* [Task objective] For this listing, the lines between the one holding "LCD3 pin SDA: GP0 -> GP4" and the one holding "RADIO1 pin MOSI: D5 -> A0", inclusive, must be set down exactly.

* [Data shown]
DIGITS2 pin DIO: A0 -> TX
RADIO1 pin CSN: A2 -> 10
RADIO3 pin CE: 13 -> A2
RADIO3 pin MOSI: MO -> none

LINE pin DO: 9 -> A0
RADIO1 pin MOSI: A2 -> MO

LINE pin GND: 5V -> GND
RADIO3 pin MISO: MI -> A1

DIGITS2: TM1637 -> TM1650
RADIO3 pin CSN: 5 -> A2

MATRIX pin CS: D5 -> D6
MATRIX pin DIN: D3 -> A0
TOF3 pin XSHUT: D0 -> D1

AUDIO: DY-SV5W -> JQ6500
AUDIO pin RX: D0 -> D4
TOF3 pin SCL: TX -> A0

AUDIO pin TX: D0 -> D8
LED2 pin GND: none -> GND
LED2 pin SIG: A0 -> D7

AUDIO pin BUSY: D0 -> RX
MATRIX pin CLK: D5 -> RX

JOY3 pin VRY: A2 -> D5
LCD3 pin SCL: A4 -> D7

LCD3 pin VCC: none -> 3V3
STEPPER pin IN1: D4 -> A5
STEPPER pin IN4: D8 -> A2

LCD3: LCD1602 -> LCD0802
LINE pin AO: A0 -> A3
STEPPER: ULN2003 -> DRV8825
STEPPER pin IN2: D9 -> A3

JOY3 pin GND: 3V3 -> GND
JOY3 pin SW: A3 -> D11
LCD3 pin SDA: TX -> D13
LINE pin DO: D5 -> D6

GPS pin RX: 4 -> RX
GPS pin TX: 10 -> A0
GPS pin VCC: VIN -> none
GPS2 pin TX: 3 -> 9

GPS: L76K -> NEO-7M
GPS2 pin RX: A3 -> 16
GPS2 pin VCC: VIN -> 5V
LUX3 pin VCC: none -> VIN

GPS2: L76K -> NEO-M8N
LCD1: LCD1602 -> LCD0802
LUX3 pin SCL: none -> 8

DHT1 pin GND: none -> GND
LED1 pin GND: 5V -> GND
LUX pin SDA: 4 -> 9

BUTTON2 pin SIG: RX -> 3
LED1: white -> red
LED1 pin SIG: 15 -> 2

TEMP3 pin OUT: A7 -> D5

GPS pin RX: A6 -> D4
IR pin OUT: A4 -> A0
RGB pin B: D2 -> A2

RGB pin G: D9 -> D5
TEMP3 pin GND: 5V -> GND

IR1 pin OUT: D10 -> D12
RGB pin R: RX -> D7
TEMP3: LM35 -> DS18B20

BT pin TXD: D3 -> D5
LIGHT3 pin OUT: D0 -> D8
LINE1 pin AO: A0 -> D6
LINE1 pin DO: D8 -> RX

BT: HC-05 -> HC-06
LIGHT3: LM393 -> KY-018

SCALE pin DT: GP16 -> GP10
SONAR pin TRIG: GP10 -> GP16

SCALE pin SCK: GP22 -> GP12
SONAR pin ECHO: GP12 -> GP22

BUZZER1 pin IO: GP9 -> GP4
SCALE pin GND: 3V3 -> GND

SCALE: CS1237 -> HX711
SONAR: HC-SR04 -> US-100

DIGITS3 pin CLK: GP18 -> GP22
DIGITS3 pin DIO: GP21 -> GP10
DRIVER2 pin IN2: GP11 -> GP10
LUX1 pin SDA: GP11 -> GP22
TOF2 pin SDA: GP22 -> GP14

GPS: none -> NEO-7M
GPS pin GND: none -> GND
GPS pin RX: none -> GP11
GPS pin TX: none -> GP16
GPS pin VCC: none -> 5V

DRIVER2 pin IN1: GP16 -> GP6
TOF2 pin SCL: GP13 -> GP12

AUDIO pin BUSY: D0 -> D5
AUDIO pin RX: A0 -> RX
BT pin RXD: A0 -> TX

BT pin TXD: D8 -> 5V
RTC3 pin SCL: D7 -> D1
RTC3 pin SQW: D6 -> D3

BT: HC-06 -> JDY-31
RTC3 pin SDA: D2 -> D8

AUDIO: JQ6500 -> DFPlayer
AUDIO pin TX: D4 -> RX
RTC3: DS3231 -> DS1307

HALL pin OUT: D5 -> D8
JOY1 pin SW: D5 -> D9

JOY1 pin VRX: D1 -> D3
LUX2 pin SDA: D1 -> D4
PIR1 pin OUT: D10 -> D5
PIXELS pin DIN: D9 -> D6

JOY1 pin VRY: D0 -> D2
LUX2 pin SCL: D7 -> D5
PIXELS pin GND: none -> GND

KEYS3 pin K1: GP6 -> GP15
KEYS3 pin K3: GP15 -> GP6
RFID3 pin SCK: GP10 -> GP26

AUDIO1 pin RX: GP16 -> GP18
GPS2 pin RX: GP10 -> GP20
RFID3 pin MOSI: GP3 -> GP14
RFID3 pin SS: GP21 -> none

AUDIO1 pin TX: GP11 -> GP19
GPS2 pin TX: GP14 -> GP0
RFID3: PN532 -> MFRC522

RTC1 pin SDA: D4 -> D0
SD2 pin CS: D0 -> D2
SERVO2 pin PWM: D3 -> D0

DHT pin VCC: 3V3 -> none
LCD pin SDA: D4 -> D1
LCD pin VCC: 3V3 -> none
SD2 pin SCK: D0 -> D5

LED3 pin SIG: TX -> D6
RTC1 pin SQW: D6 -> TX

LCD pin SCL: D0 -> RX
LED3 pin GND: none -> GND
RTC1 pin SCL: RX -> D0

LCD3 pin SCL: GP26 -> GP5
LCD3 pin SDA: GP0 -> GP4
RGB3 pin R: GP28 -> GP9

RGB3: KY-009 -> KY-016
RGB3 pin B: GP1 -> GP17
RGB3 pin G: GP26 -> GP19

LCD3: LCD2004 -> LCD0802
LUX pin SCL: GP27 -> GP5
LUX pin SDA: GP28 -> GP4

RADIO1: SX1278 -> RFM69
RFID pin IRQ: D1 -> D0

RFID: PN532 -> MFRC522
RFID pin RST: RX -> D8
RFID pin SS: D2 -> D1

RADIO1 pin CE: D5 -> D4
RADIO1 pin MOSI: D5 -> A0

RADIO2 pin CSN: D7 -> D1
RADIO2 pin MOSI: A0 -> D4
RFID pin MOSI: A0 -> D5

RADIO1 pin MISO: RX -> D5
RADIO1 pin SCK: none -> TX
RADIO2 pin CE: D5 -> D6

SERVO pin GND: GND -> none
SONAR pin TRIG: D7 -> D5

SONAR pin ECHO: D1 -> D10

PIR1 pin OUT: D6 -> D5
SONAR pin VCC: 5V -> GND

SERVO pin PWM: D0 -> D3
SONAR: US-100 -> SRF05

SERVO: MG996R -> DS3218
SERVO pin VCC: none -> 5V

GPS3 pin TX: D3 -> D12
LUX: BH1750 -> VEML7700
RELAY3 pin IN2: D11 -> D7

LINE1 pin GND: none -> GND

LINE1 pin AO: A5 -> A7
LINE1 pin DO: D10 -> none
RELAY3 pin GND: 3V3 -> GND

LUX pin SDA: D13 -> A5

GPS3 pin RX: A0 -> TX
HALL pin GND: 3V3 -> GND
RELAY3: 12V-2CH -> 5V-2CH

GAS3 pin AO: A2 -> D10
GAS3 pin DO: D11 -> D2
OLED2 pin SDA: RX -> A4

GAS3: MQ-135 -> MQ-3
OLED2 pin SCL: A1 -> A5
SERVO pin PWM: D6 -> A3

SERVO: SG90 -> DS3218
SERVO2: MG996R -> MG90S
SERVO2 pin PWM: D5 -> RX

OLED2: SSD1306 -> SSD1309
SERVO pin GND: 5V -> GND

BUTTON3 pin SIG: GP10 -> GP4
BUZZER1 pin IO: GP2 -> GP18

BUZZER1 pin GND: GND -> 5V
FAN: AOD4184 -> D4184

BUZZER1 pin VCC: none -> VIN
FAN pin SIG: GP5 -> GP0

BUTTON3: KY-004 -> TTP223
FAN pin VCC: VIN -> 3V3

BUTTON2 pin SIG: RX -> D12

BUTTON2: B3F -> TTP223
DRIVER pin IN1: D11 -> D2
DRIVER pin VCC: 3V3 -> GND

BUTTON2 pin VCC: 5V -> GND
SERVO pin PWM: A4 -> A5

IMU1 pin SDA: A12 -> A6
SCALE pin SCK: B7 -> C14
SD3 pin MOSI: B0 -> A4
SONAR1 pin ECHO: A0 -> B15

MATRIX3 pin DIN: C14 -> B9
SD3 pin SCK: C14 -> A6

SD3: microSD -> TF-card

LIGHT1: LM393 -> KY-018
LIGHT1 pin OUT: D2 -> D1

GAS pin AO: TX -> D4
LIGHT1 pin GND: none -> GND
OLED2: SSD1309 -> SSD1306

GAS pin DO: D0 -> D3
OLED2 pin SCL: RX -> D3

* [Exercise result]
LCD3 pin SDA: GP0 -> GP4
RGB3 pin R: GP28 -> GP9

RGB3: KY-009 -> KY-016
RGB3 pin B: GP1 -> GP17
RGB3 pin G: GP26 -> GP19

LCD3: LCD2004 -> LCD0802
LUX pin SCL: GP27 -> GP5
LUX pin SDA: GP28 -> GP4

RADIO1: SX1278 -> RFM69
RFID pin IRQ: D1 -> D0

RFID: PN532 -> MFRC522
RFID pin RST: RX -> D8
RFID pin SS: D2 -> D1

RADIO1 pin CE: D5 -> D4
RADIO1 pin MOSI: D5 -> A0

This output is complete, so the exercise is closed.